■ Required action
Starting at the line with "(502, 368) = (494, 293): red" and ending at the line with "(964, 364) = (559, 228): purple", print exactly the lines of the entries below. Pictures do not belong in the copy.

■ Exercise inputs
== == ==
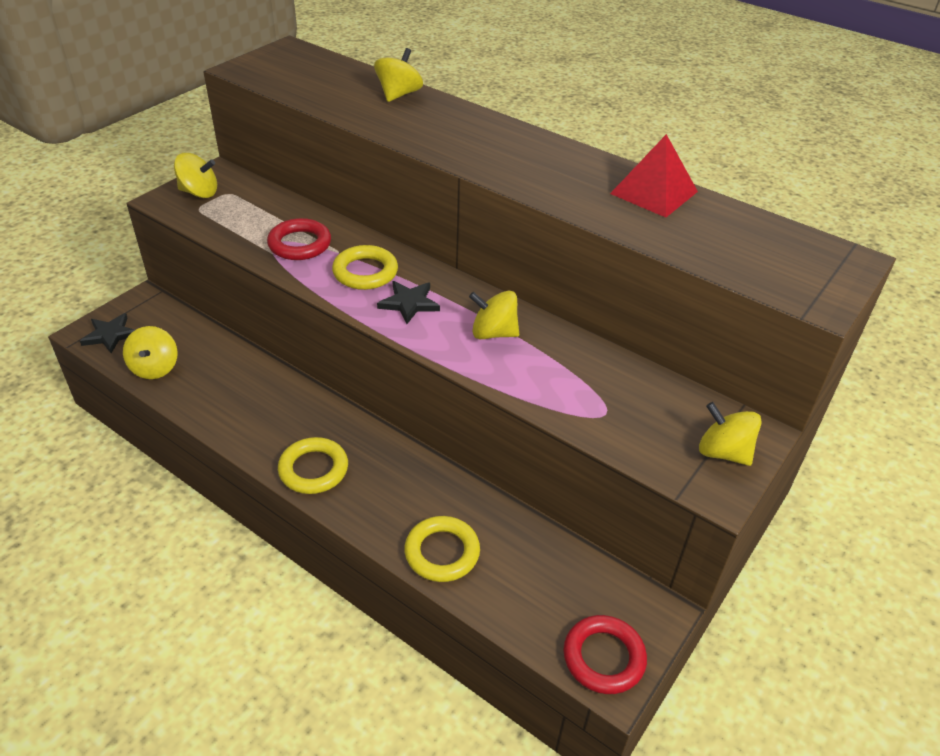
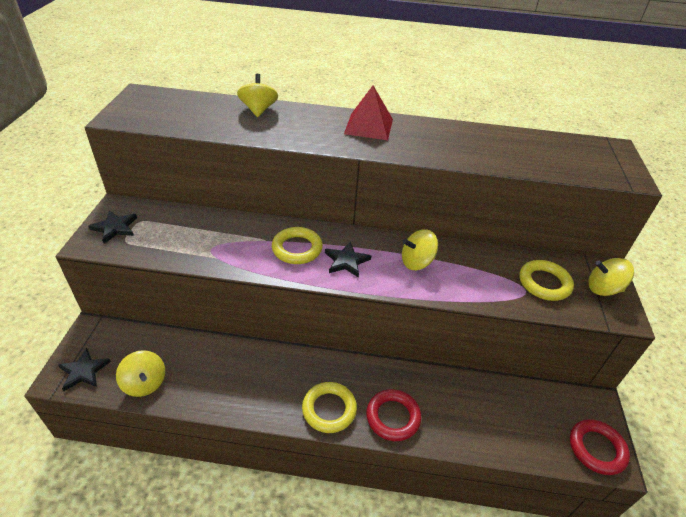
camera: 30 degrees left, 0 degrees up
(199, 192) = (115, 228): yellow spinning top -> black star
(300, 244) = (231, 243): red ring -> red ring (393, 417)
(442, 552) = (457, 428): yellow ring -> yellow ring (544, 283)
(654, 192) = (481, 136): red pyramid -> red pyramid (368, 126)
== == ==
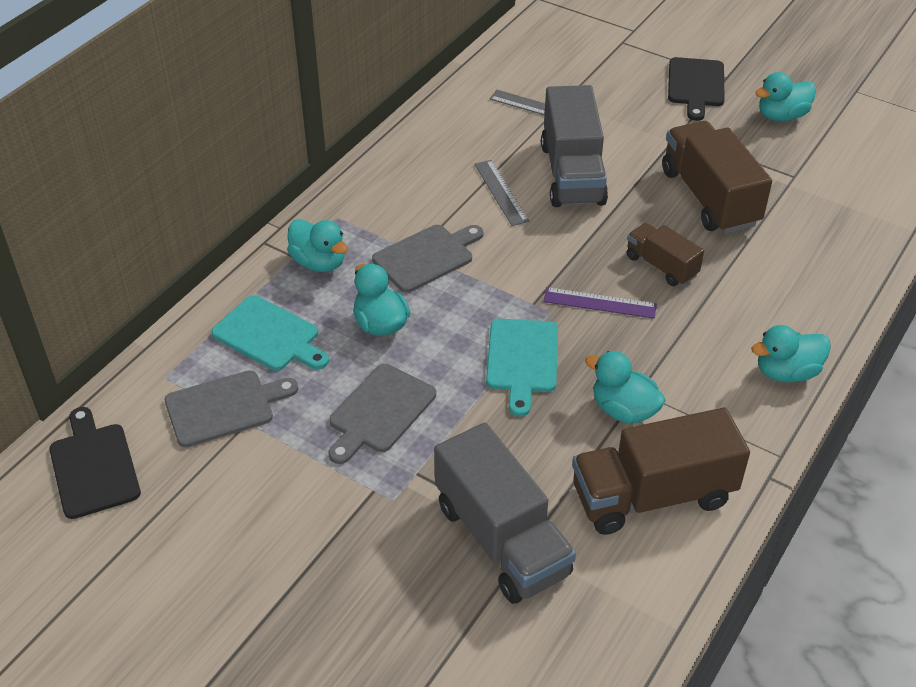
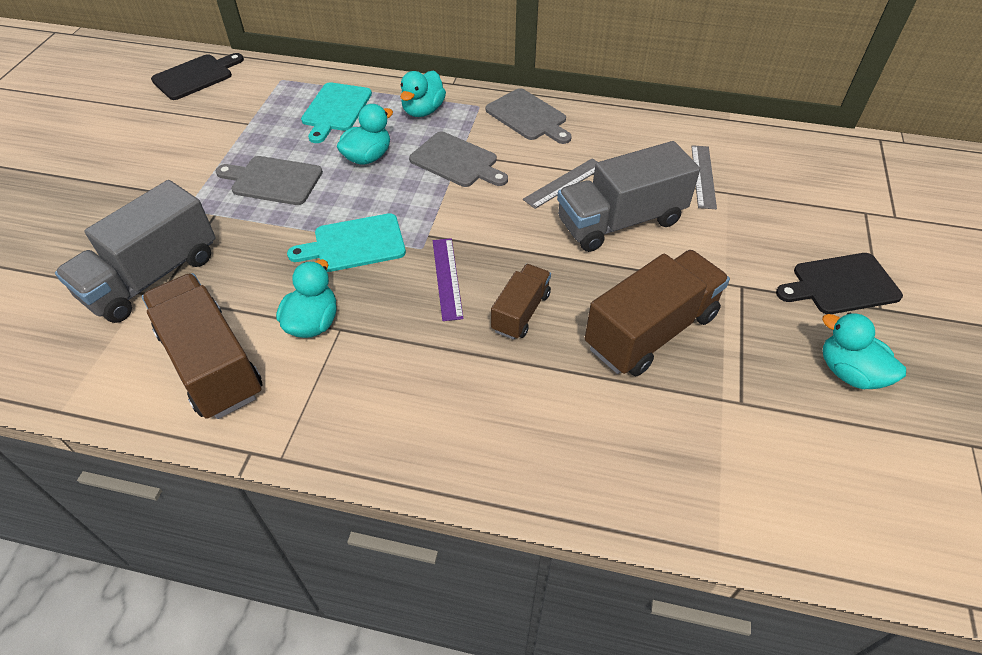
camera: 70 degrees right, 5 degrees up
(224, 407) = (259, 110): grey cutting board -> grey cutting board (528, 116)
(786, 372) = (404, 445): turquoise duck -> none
== == ==
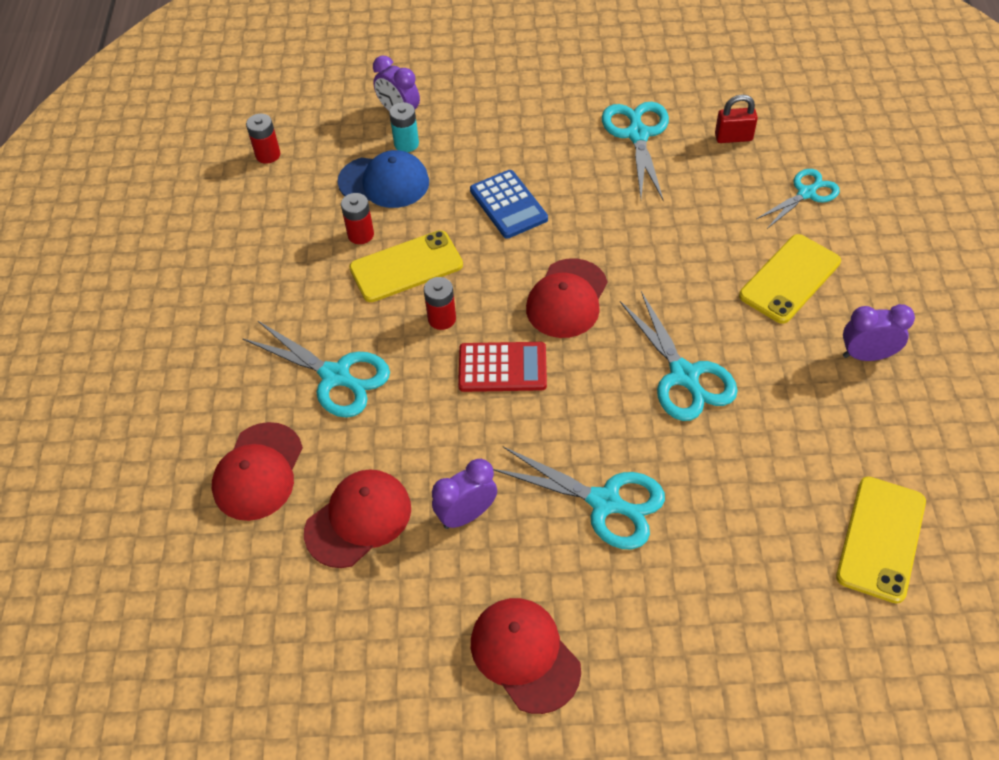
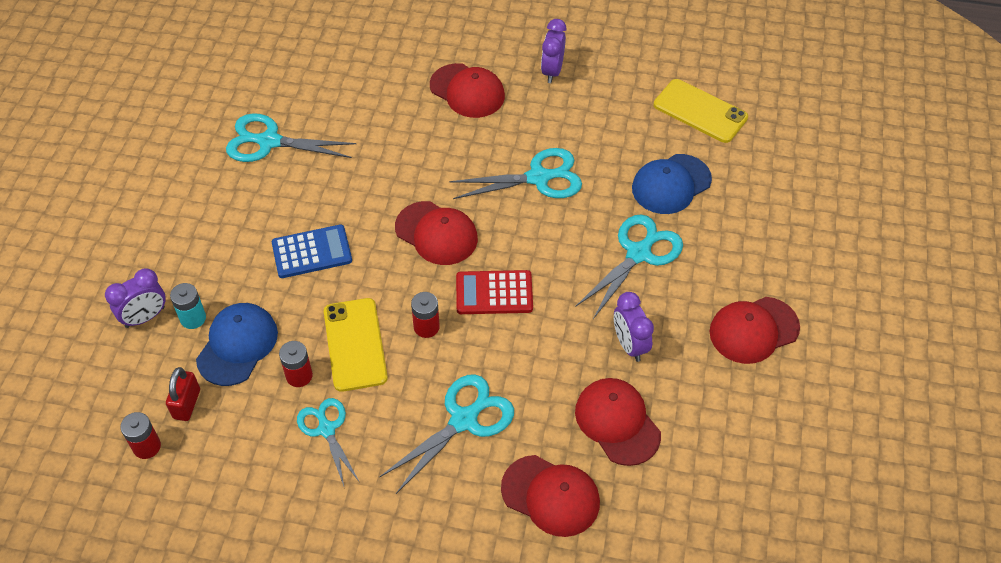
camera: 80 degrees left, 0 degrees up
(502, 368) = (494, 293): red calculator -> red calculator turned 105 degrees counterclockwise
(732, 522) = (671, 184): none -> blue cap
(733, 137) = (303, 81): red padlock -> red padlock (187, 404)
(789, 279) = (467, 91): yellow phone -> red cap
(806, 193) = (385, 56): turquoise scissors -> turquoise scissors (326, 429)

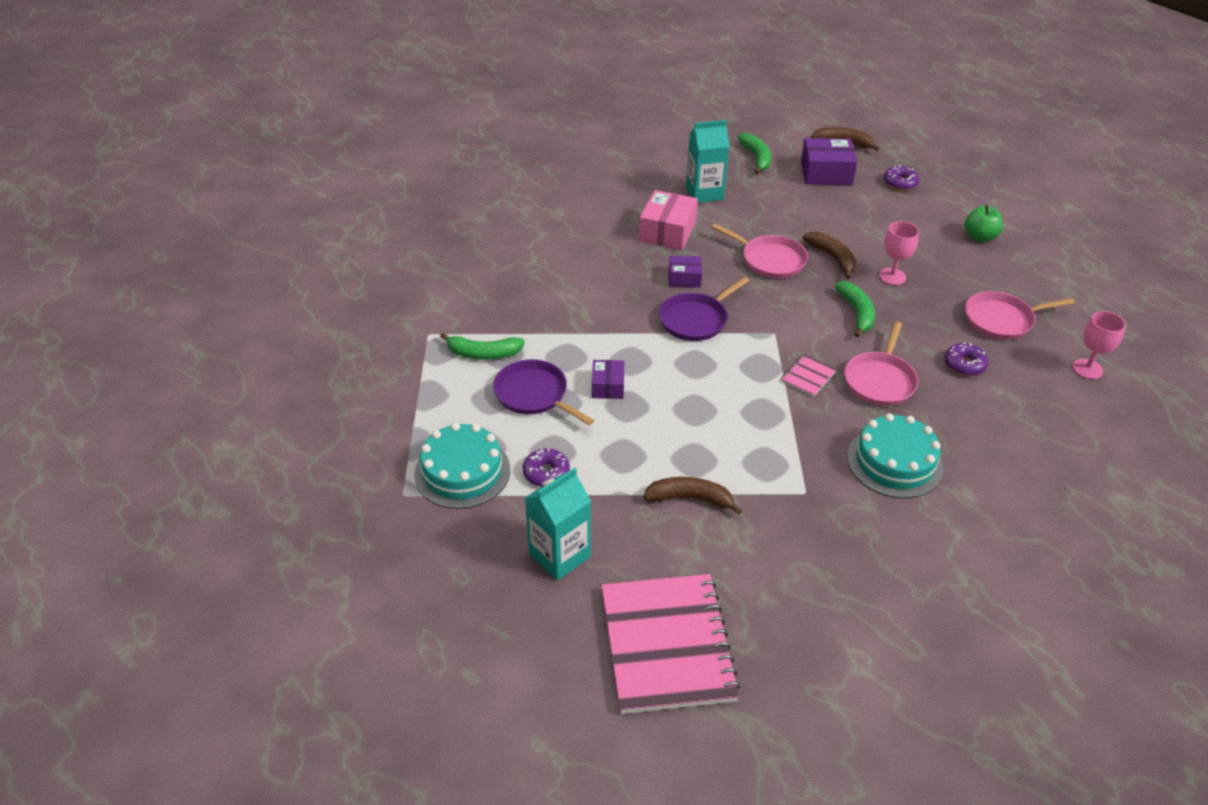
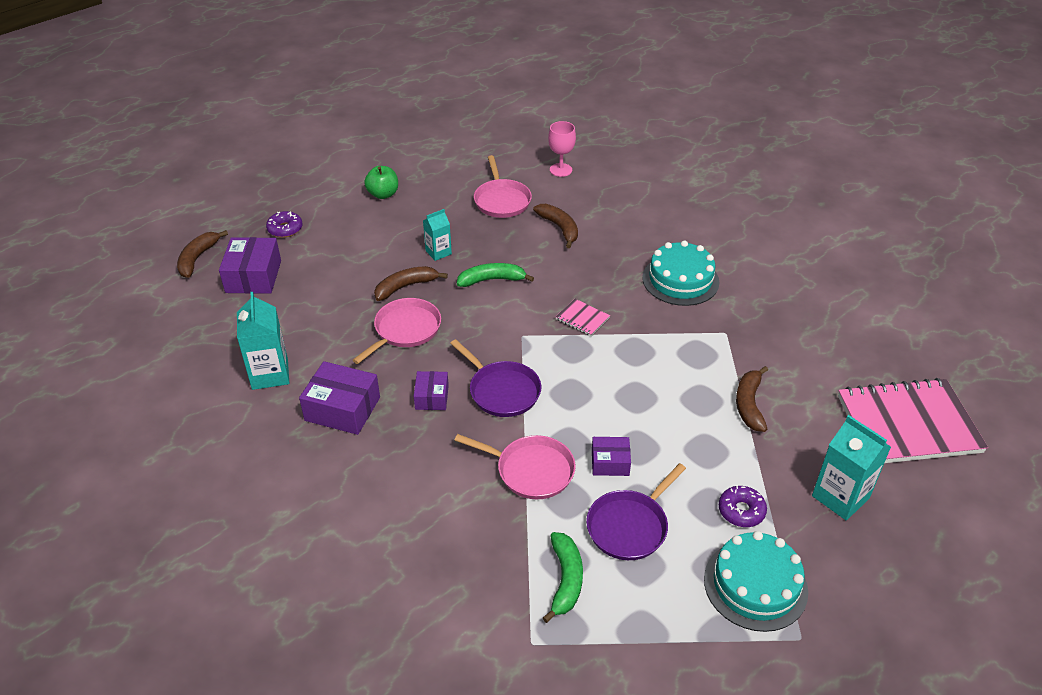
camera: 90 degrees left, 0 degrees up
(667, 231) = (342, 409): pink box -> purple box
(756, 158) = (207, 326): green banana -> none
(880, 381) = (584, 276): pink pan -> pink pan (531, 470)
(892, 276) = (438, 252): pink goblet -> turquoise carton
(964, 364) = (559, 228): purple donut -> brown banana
== == ==
■ Result for this task
(502, 368) = (494, 293): red calculator -> red calculator turned 105 degrees counterclockwise
(732, 522) = (671, 184): none -> blue cap
(733, 137) = (303, 81): red padlock -> red padlock (187, 404)
(789, 279) = (467, 91): yellow phone -> red cap
(806, 193) = (385, 56): turquoise scissors -> turquoise scissors (326, 429)

camera: 90 degrees left, 0 degrees up
(667, 231) = (342, 409): pink box -> purple box
(756, 158) = (207, 326): green banana -> none
(880, 381) = (584, 276): pink pan -> pink pan (531, 470)
(892, 276) = (438, 252): pink goblet -> turquoise carton
(964, 364) = (559, 228): purple donut -> brown banana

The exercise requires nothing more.